What this task involves.
The answer consists of the lines from the line holding "orange plane: 5 -> 4" through the last line of the entries, retyped exactly, and nothing else. No pictures belong in it.

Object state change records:
Content starts
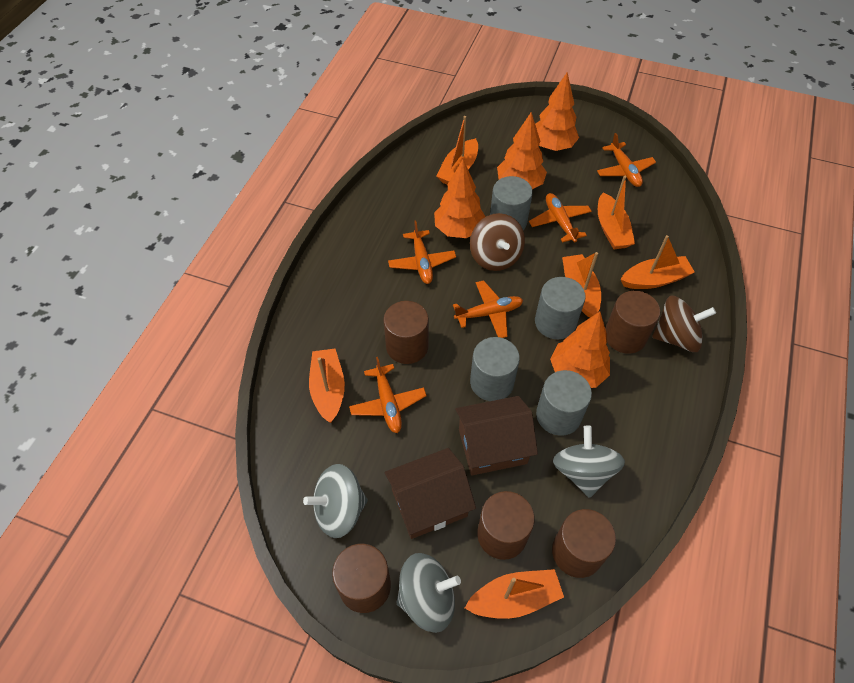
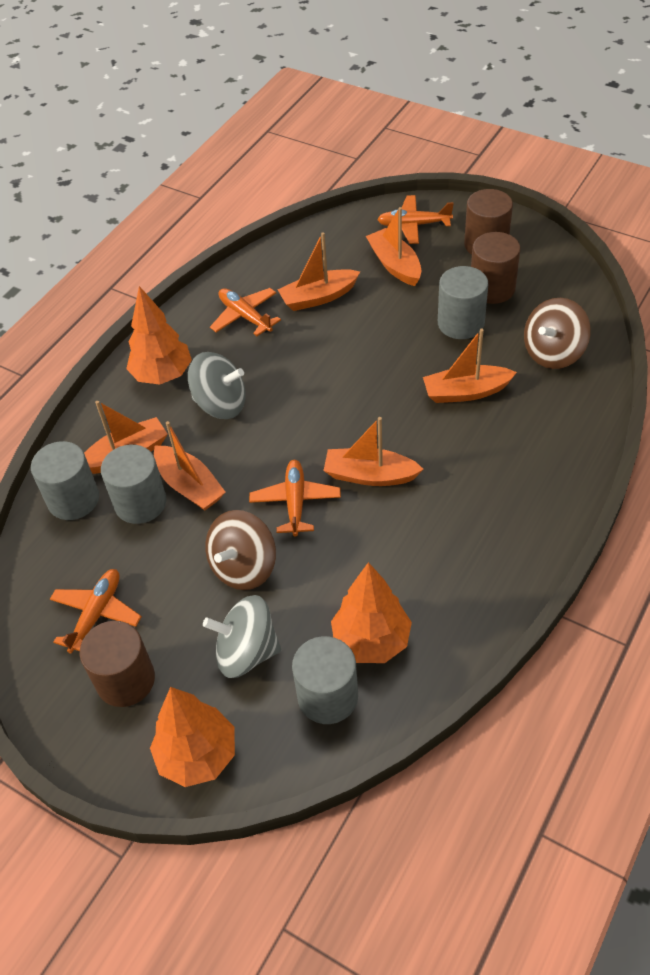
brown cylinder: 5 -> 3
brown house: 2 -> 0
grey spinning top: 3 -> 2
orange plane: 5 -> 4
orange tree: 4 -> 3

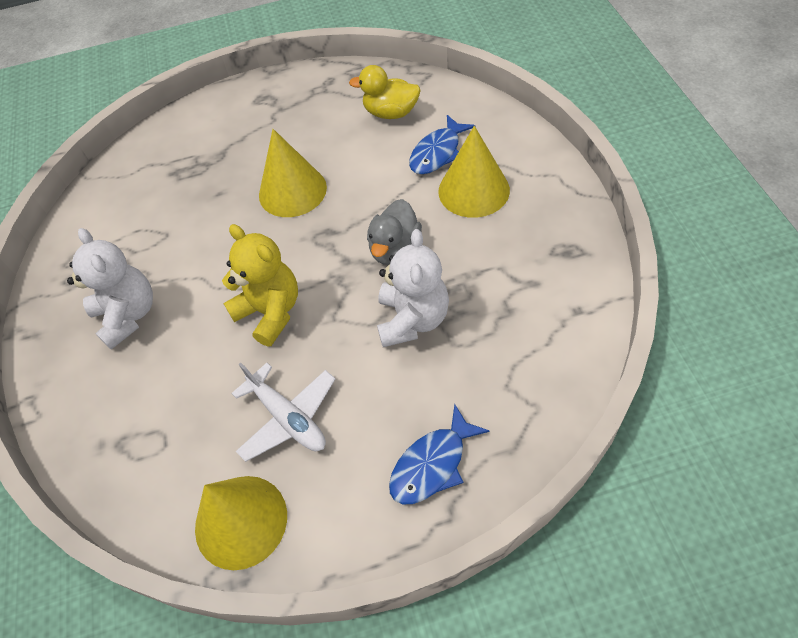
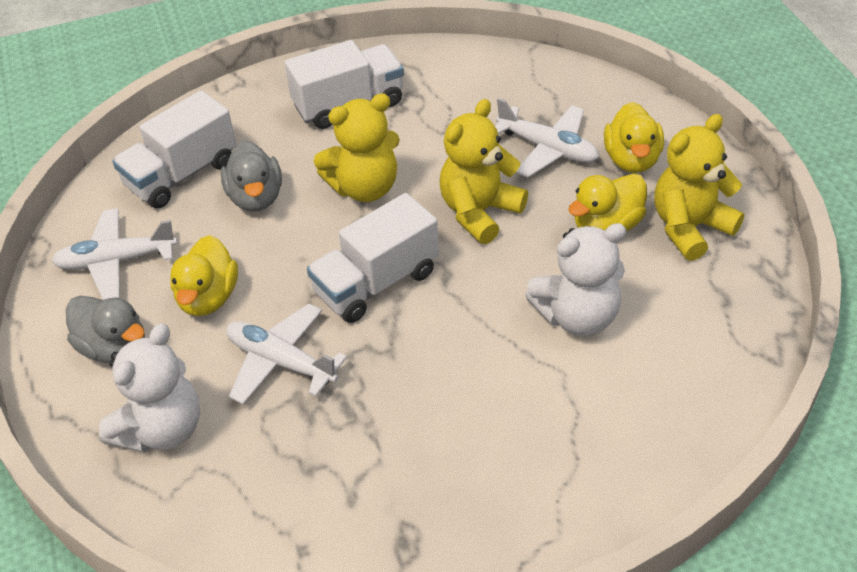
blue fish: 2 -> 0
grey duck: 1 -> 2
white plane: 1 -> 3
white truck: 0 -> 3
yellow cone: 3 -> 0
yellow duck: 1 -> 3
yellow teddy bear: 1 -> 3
Content ends
Reply to the exercise.
orange plane: 5 -> 4
orange tree: 4 -> 3

blue fish: 2 -> 0
grey duck: 1 -> 2
white plane: 1 -> 3
white truck: 0 -> 3
yellow cone: 3 -> 0
yellow duck: 1 -> 3
yellow teddy bear: 1 -> 3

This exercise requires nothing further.